Start of Material to process

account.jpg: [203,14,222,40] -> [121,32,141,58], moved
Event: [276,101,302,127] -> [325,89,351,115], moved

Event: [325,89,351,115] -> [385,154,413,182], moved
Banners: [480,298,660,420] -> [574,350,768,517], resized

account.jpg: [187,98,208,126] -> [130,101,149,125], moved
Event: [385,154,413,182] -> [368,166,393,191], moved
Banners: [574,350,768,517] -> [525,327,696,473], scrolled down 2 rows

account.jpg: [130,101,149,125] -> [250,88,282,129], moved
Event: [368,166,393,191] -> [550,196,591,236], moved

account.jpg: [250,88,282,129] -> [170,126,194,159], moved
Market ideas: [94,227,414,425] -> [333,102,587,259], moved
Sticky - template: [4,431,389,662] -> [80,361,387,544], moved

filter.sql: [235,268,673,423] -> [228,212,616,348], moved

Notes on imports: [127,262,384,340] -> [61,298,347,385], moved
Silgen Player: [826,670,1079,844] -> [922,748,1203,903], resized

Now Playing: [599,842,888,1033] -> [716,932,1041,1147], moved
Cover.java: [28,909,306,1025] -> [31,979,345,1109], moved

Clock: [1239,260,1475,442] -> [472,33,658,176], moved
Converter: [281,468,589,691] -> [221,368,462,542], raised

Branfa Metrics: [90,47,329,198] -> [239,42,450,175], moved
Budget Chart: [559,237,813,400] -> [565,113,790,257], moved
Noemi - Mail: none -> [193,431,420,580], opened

End of Material to process

The material above should be given again in full, exactly.

- [Task solution]:
account.jpg: [203,14,222,40] -> [121,32,141,58], moved
Event: [276,101,302,127] -> [325,89,351,115], moved

Event: [325,89,351,115] -> [385,154,413,182], moved
Banners: [480,298,660,420] -> [574,350,768,517], resized

account.jpg: [187,98,208,126] -> [130,101,149,125], moved
Event: [385,154,413,182] -> [368,166,393,191], moved
Banners: [574,350,768,517] -> [525,327,696,473], scrolled down 2 rows

account.jpg: [130,101,149,125] -> [250,88,282,129], moved
Event: [368,166,393,191] -> [550,196,591,236], moved

account.jpg: [250,88,282,129] -> [170,126,194,159], moved
Market ideas: [94,227,414,425] -> [333,102,587,259], moved
Sticky - template: [4,431,389,662] -> [80,361,387,544], moved

filter.sql: [235,268,673,423] -> [228,212,616,348], moved

Notes on imports: [127,262,384,340] -> [61,298,347,385], moved
Silgen Player: [826,670,1079,844] -> [922,748,1203,903], resized

Now Playing: [599,842,888,1033] -> [716,932,1041,1147], moved
Cover.java: [28,909,306,1025] -> [31,979,345,1109], moved

Clock: [1239,260,1475,442] -> [472,33,658,176], moved
Converter: [281,468,589,691] -> [221,368,462,542], raised

Branfa Metrics: [90,47,329,198] -> [239,42,450,175], moved
Budget Chart: [559,237,813,400] -> [565,113,790,257], moved
Noemi - Mail: none -> [193,431,420,580], opened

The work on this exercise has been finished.